DATA PROVIDED →
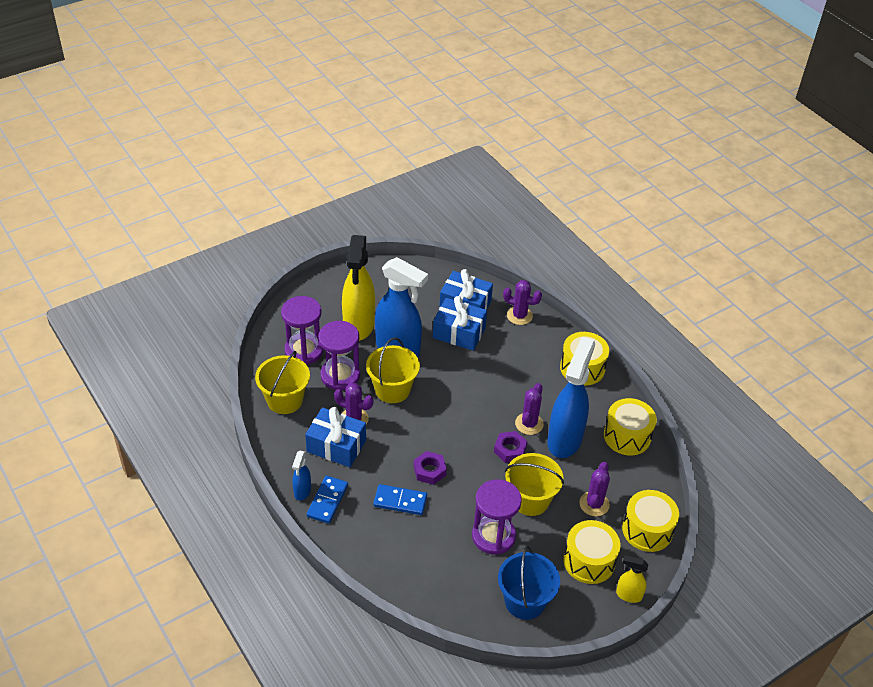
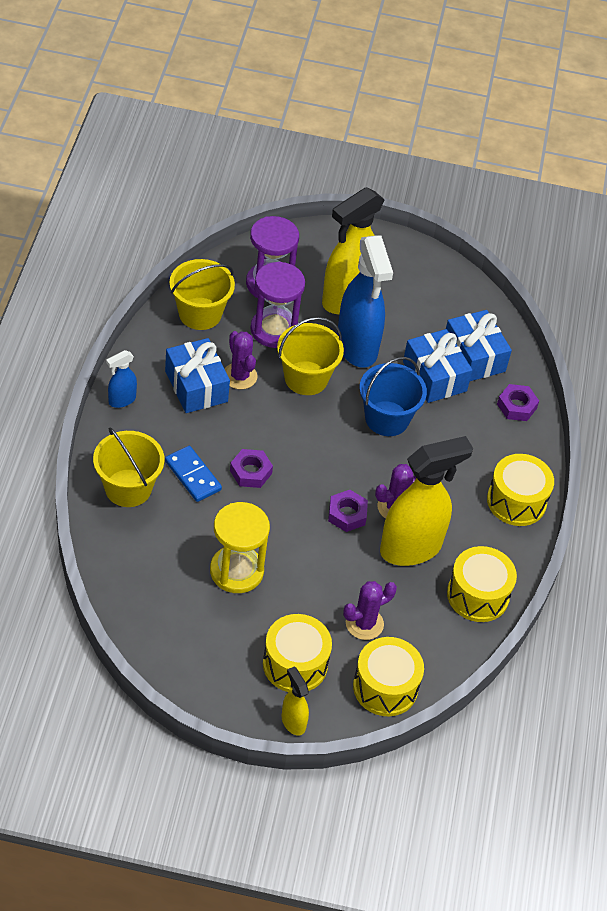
camera: 40 degrees right, 5 degrees up
blue domino [307,476,348,524] -> none
purple hourglass [472,479,522,555] -> yellow hourglass [210,502,270,593]
blue bucket [498,546,560,620] -> blue bucket moved to [360,357,427,436]
purple cactus [503,280,542,325] -> purple nut [497,384,539,421]
yellow bucket [505,453,564,516] -> yellow bucket moved to [93,427,164,507]
blue spray bottle [547,337,595,458] -> yellow spray bottle [380,436,473,566]

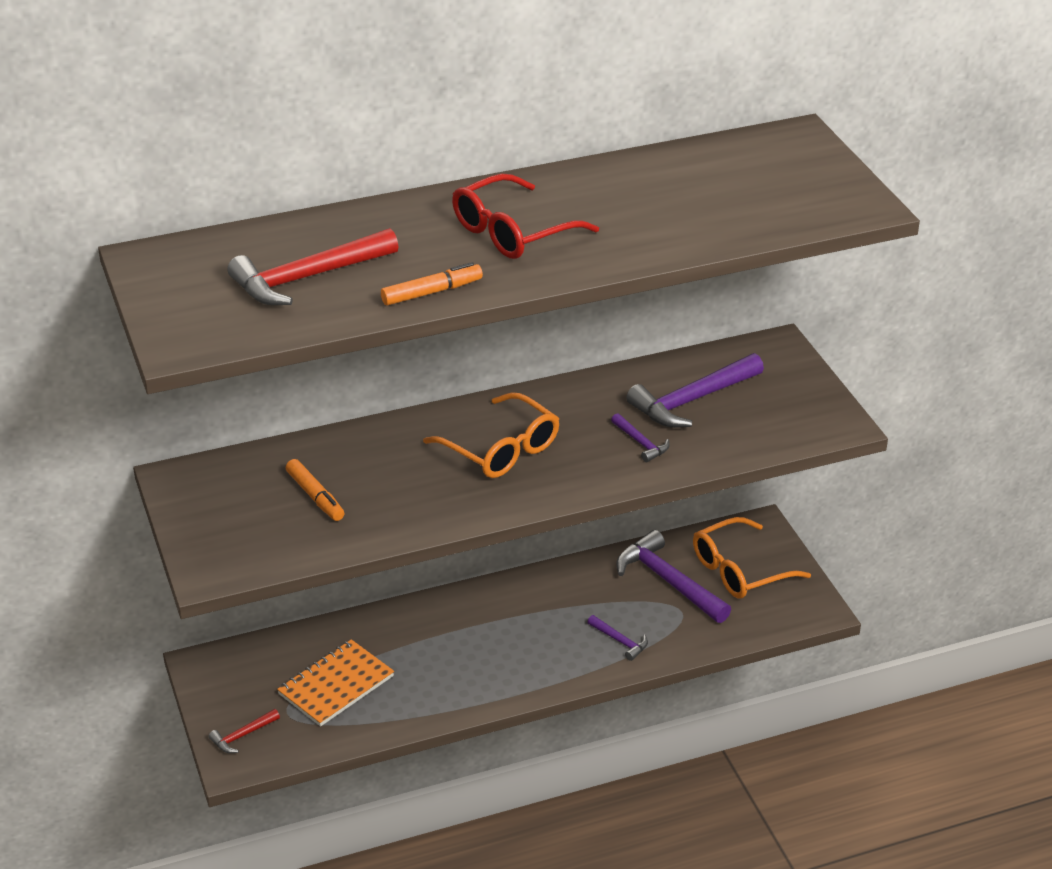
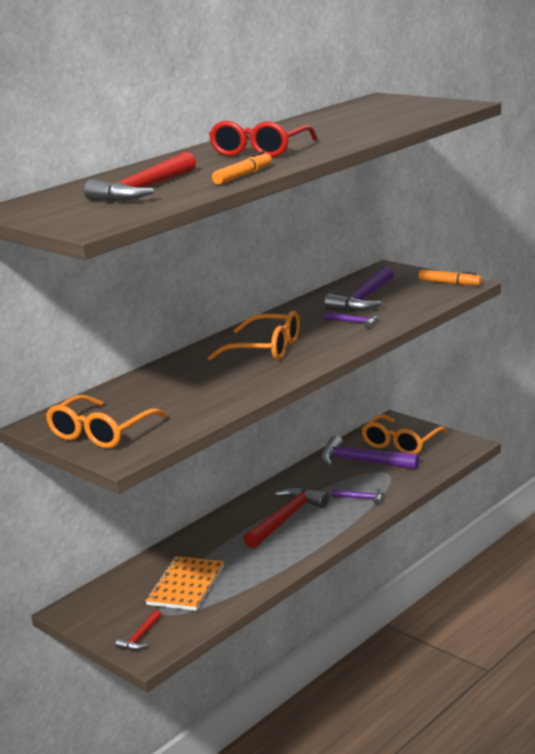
camera: 25 degrees left, 15 degrees down
orange marker [286,459,344,521] -> orange marker moved to [418,270,482,285]
none -> orange glasses [46,395,168,448]
none -> red hammer [244,487,329,548]

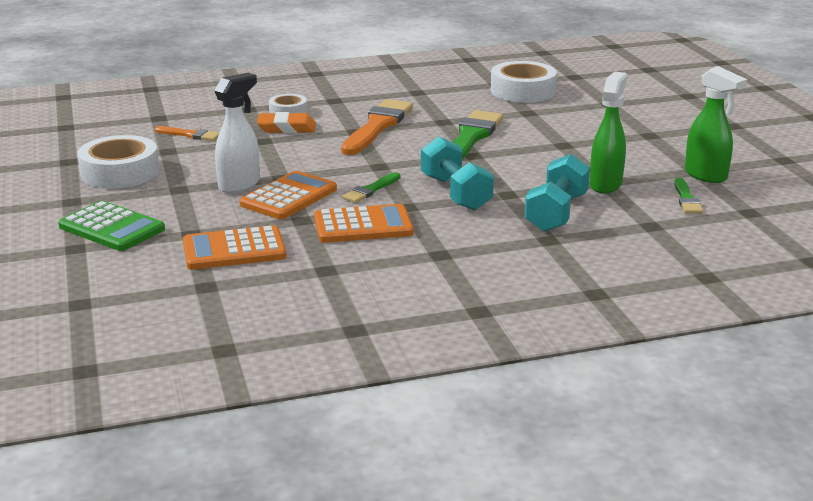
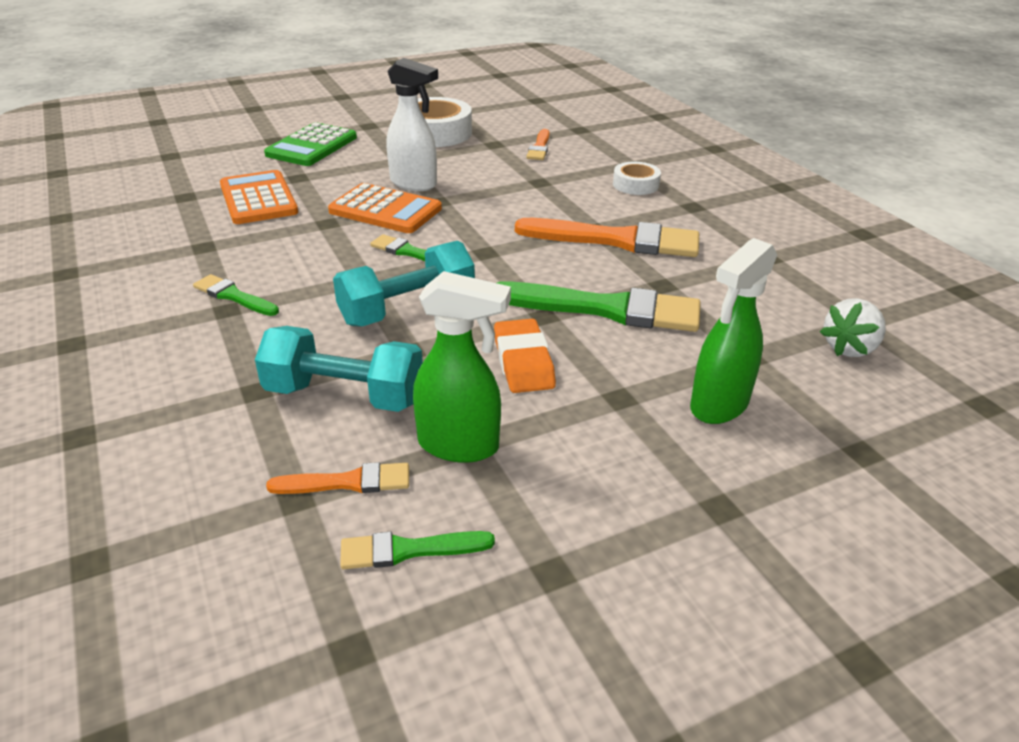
camera: 80 degrees right, 10 degrees up
orange eraser [257,112,316,133] -> orange eraser moved to [494,319,556,393]
orange calculator [314,204,414,243] -> none
white tape [491,61,557,103] -> white strawberry [820,298,886,357]
green spray bottle [685,66,747,183] -> green spray bottle moved to [690,238,777,424]
none -> green brush [193,274,279,316]
none -> orange brush [266,462,409,494]

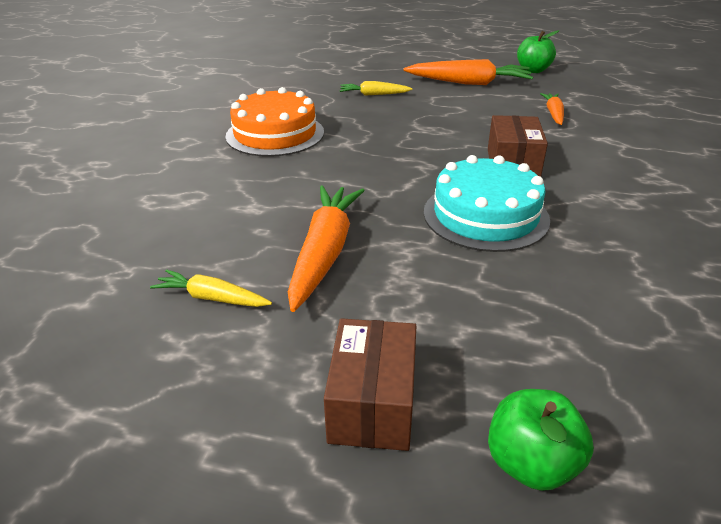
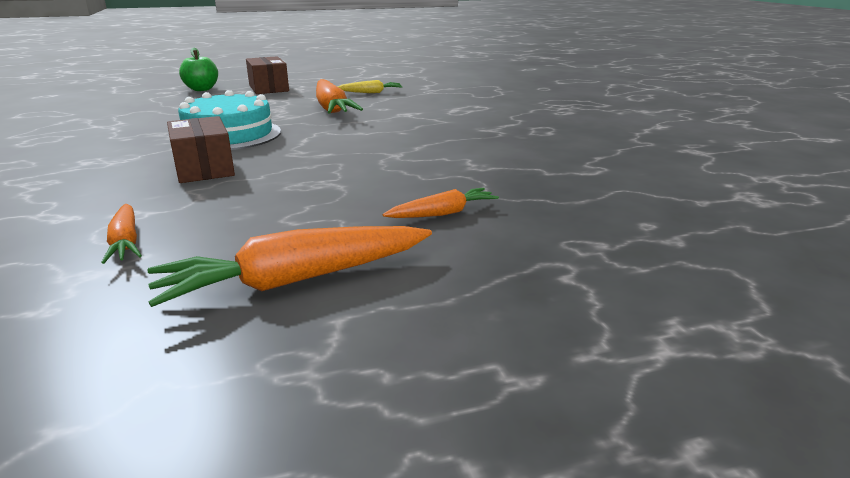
camera: 150 degrees right, 10 degrees down
orange cake [225,87,324,157] -> none
yellow carrot [340,81,413,96] -> orange carrot [382,188,499,218]
green apple [517,30,559,73] -> none

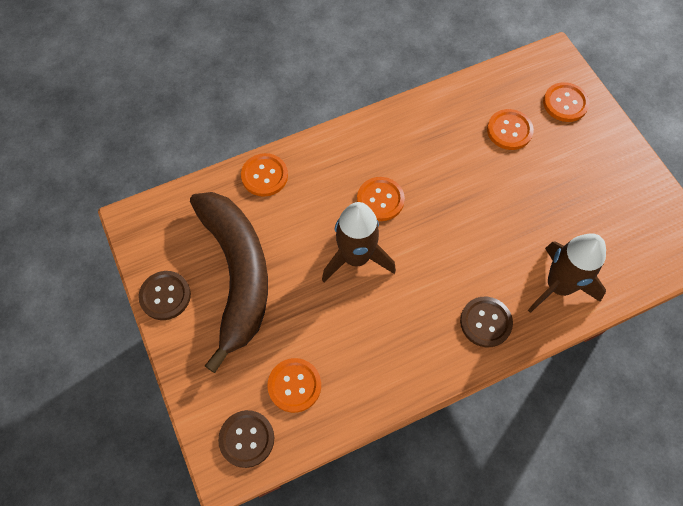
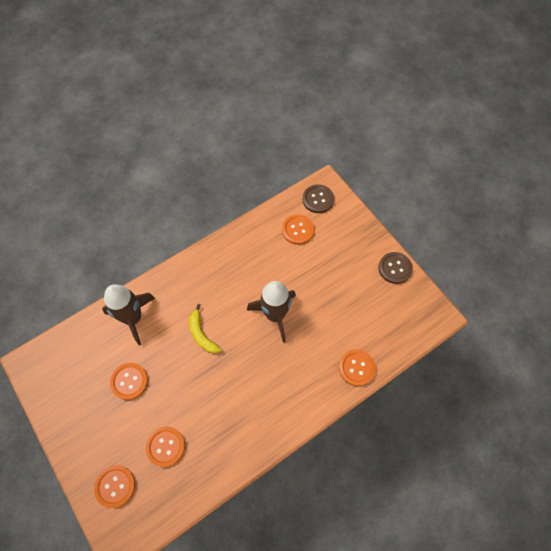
camera: 170 degrees right, 0 degrees up
brown banana [190,192,268,373] -> none
orange button [357,177,405,221] -> orange button moved to [110,363,148,400]
brown button [460,297,513,347] -> none
none -> yellow banana [189,304,221,353]

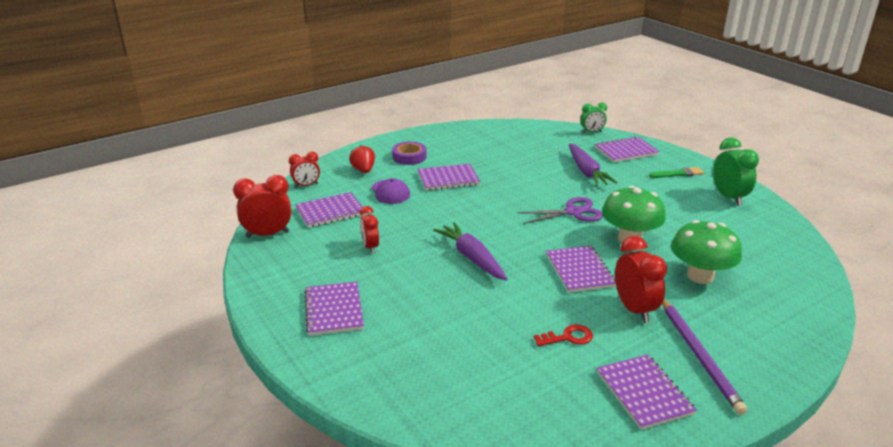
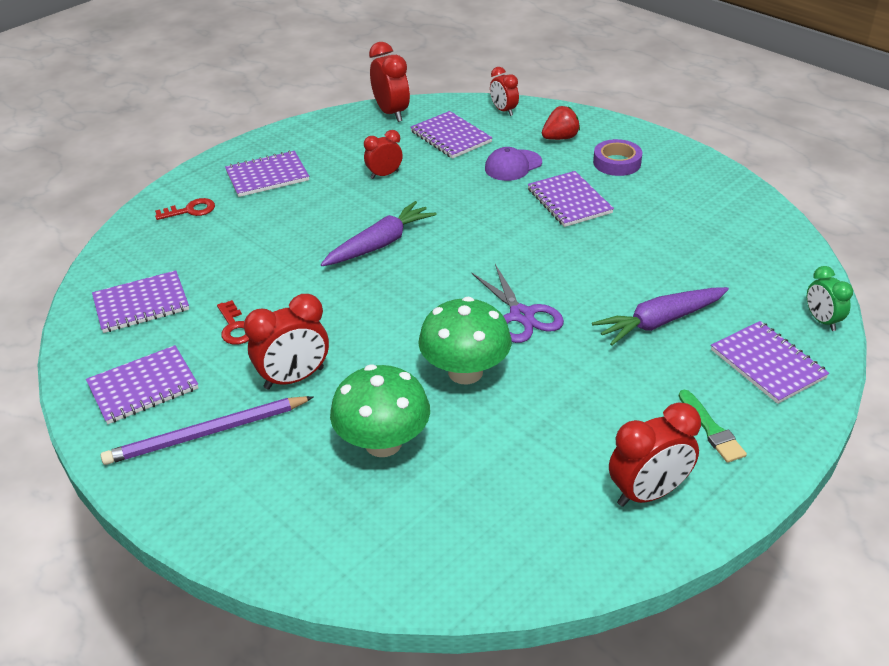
camera: 80 degrees right, 10 degrees up
purple notebook [546,246,616,293] -> purple notebook moved to [92,270,189,333]
green clock [713,137,759,206] -> red clock [609,402,701,507]
none -> red key [155,198,215,220]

EXERCISE GOAL → Please set down the lines above word for word and leave out the pictures.

SOLUTION TO THIS TASK →
camera: 40 degrees right, 5 degrees up
blue domino [307,476,348,524] -> none
purple hourglass [472,479,522,555] -> yellow hourglass [210,502,270,593]
blue bucket [498,546,560,620] -> blue bucket moved to [360,357,427,436]
purple cactus [503,280,542,325] -> purple nut [497,384,539,421]
yellow bucket [505,453,564,516] -> yellow bucket moved to [93,427,164,507]
blue spray bottle [547,337,595,458] -> yellow spray bottle [380,436,473,566]

camera: 25 degrees left, 15 degrees down
orange marker [286,459,344,521] -> orange marker moved to [418,270,482,285]
none -> orange glasses [46,395,168,448]
none -> red hammer [244,487,329,548]

camera: 80 degrees right, 10 degrees up
orange eraser [257,112,316,133] -> orange eraser moved to [494,319,556,393]
orange calculator [314,204,414,243] -> none
white tape [491,61,557,103] -> white strawberry [820,298,886,357]
green spray bottle [685,66,747,183] -> green spray bottle moved to [690,238,777,424]
none -> green brush [193,274,279,316]
none -> orange brush [266,462,409,494]

camera: 150 degrees right, 10 degrees down
orange cake [225,87,324,157] -> none
yellow carrot [340,81,413,96] -> orange carrot [382,188,499,218]
green apple [517,30,559,73] -> none

camera: 170 degrees right, 0 degrees up
brown banana [190,192,268,373] -> none
orange button [357,177,405,221] -> orange button moved to [110,363,148,400]
brown button [460,297,513,347] -> none
none -> yellow banana [189,304,221,353]

camera: 80 degrees right, 10 degrees up
purple notebook [546,246,616,293] -> purple notebook moved to [92,270,189,333]
green clock [713,137,759,206] -> red clock [609,402,701,507]
none -> red key [155,198,215,220]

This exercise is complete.